# Source material:
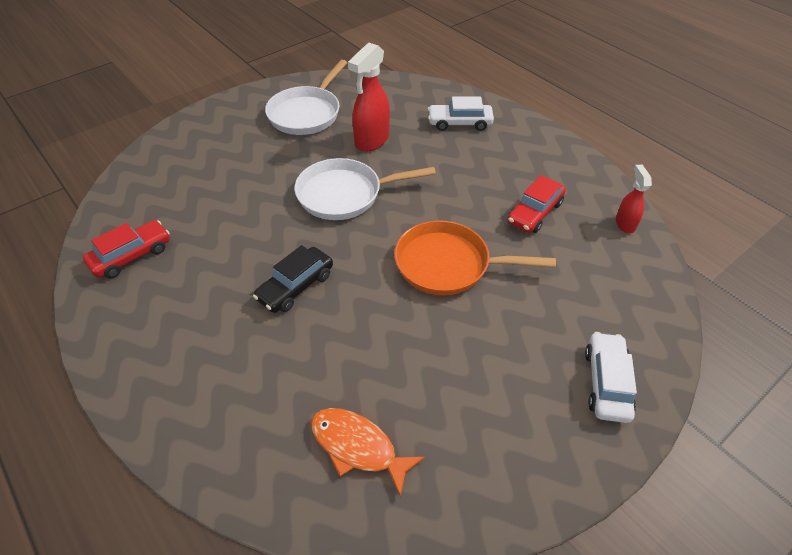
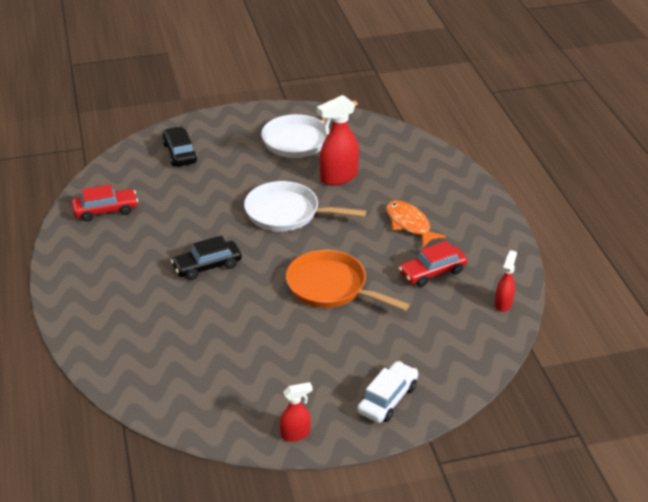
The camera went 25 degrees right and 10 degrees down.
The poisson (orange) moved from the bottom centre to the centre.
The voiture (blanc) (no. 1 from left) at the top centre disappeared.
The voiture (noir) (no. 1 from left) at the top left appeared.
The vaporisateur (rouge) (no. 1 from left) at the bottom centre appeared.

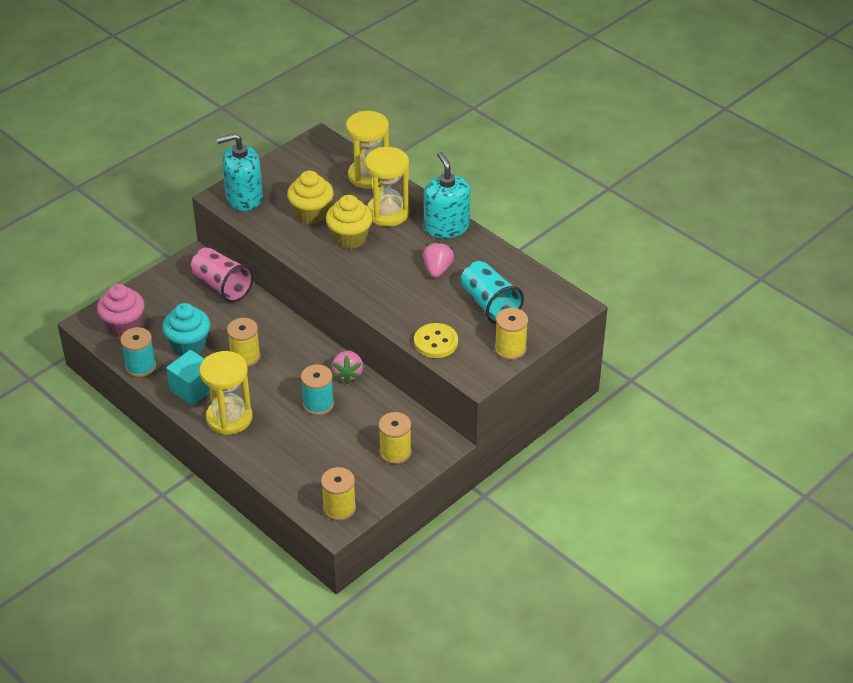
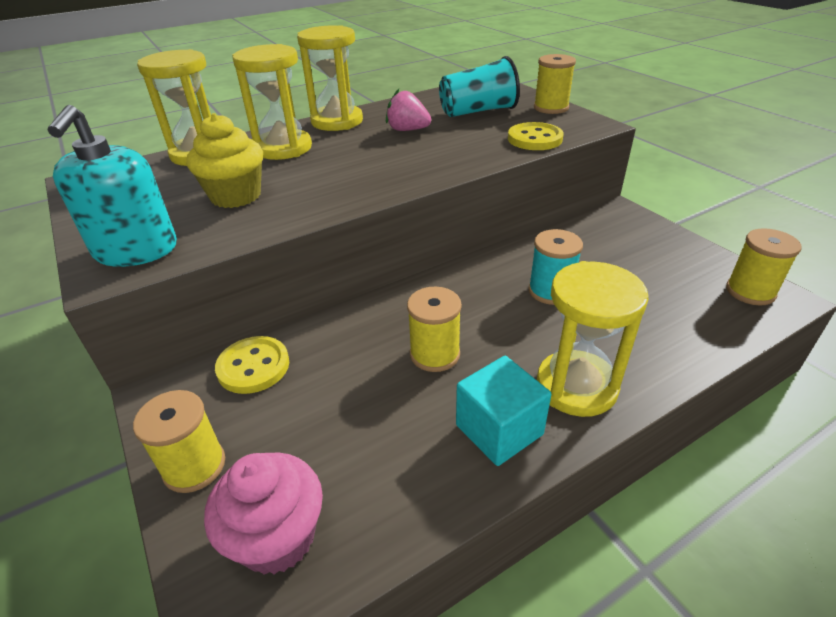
The camera went 75 degrees left and 5 degrees down.
The bobine (turquoise) (no. 1 from left) at the middle left disappeared.
The muffin (turquoise) at the middle left disappeared.
The gobelet (rose) at the middle left was replaced by the bouton (jaune) (no. 1 from left) at the middle left.
The muffin (jaune) (no. 2 from left) at the top centre disappeared.
The fraise (rose) (no. 1 from left) at the centre disappeared.
The bobine (jaune) (no. 3 from left in the first image) moved from the centre to the bottom left.
The distributeur de savon (turquoise) (no. 2 from left) at the top centre was replaced by the sablier (jaune) (no. 3 from left) at the top centre.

# Problem description:
Exactly and only the lines from the one containing "The bobine (turquoise)" through the end of the material are to be reproduced, both ends included.

# Task solution:
The bobine (turquoise) (no. 1 from left) at the middle left disappeared.
The muffin (turquoise) at the middle left disappeared.
The gobelet (rose) at the middle left was replaced by the bouton (jaune) (no. 1 from left) at the middle left.
The muffin (jaune) (no. 2 from left) at the top centre disappeared.
The fraise (rose) (no. 1 from left) at the centre disappeared.
The bobine (jaune) (no. 3 from left in the first image) moved from the centre to the bottom left.
The distributeur de savon (turquoise) (no. 2 from left) at the top centre was replaced by the sablier (jaune) (no. 3 from left) at the top centre.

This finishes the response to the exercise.